[Required action] From the line that includes "R9: 9.1k (EN_N, HEAT2) -> 39k (EN_N, HEAT2)" down to the final line of the data below, copy every line exactly and leave the rest out.

Edit tracking data:
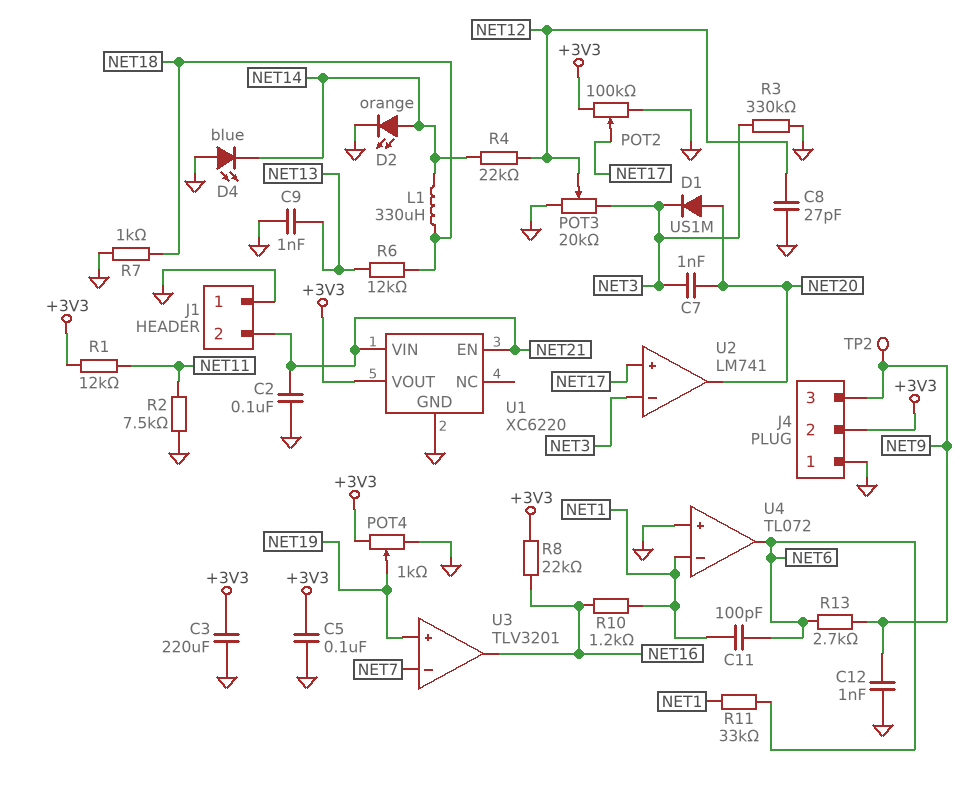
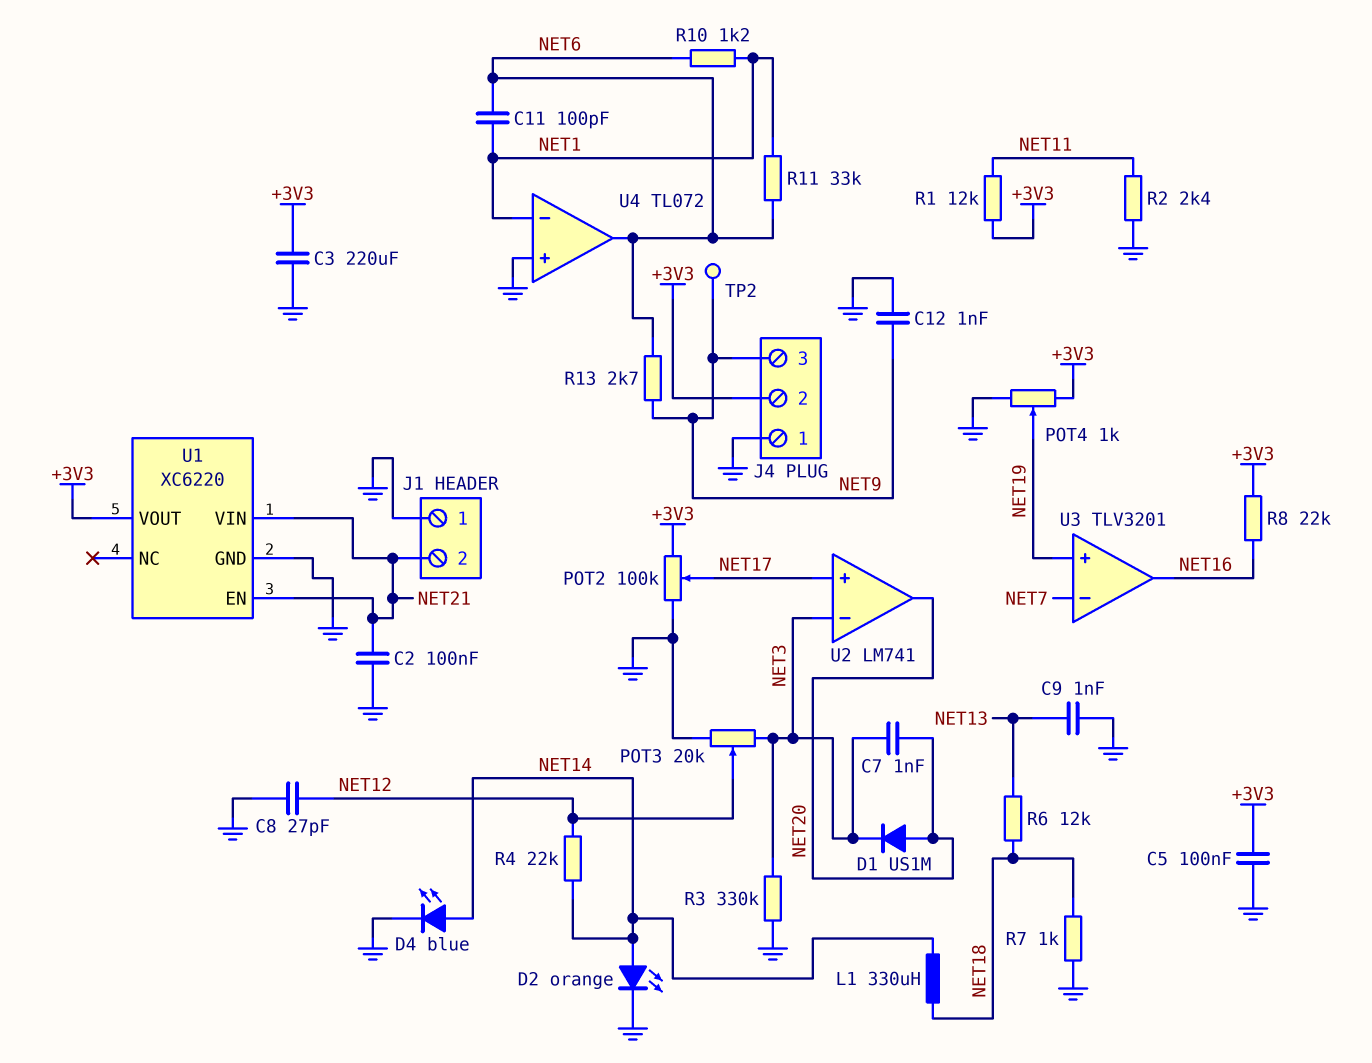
D4: LED blue (A GND, K NET14) -> LED blue (A NET14, K GND)
R2: 7.5k (GND, NET11) -> 2.4k (GND, NET11)
R10: 1.2k (NET1, NET16) -> 1.2k (NET1, NET6)

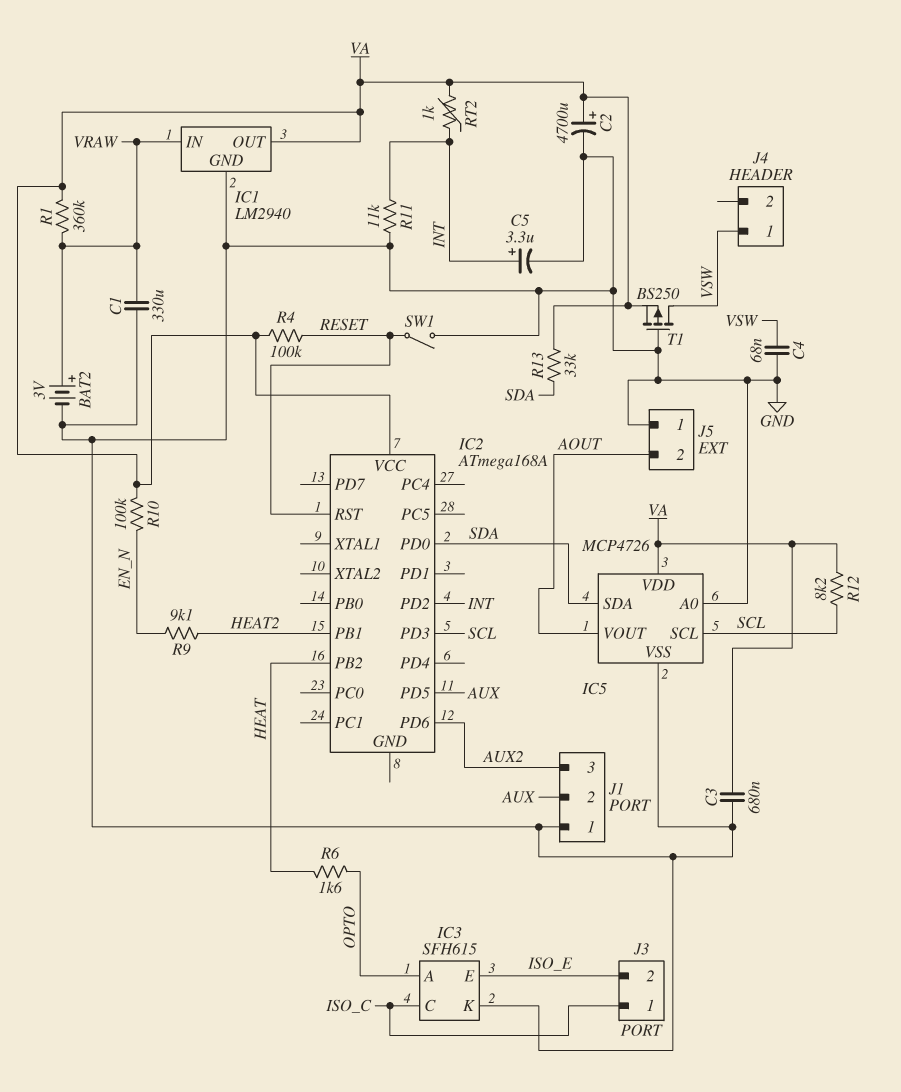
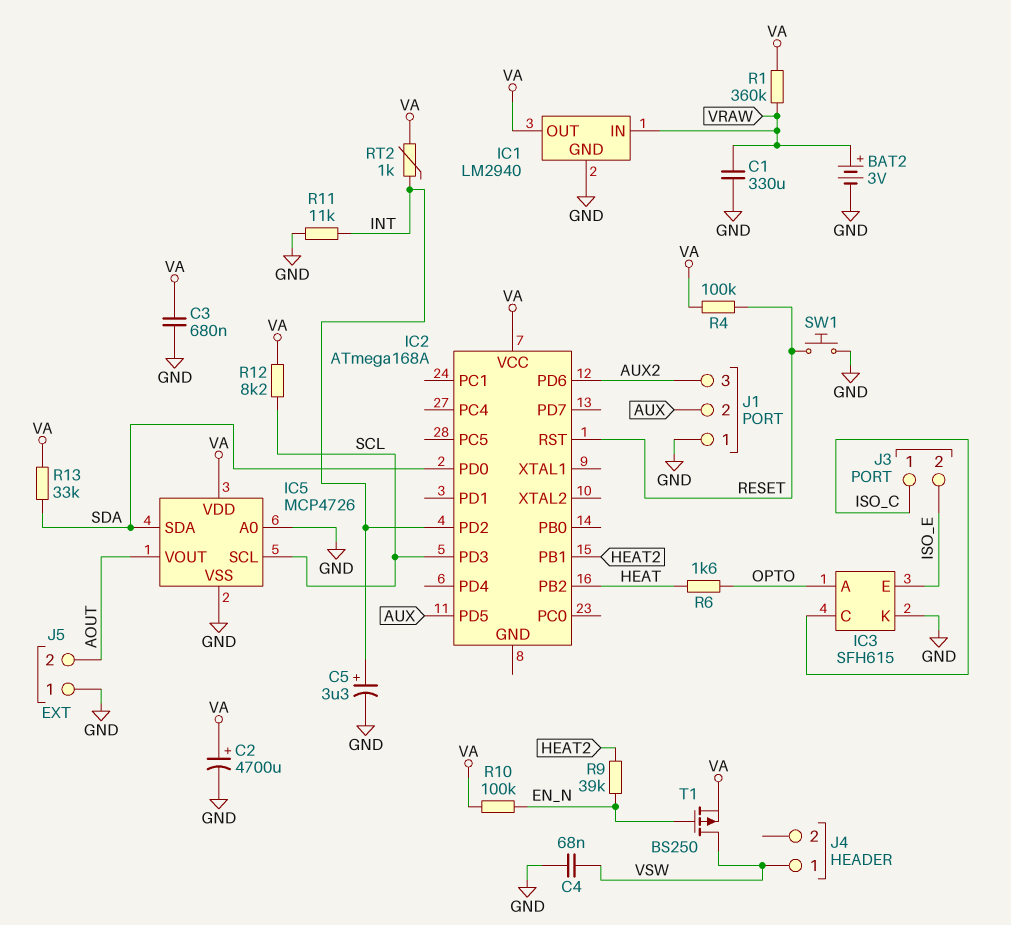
R9: 9.1k (EN_N, HEAT2) -> 39k (EN_N, HEAT2)
SW1: switch (GND, RESET) -> button (GND, RESET)
T1: PMOS BS250 (G GND, D VSW, S VA) -> PMOS BS250 (G EN_N, D VSW, S VA)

[Solution to this task]
R9: 9.1k (EN_N, HEAT2) -> 39k (EN_N, HEAT2)
SW1: switch (GND, RESET) -> button (GND, RESET)
T1: PMOS BS250 (G GND, D VSW, S VA) -> PMOS BS250 (G EN_N, D VSW, S VA)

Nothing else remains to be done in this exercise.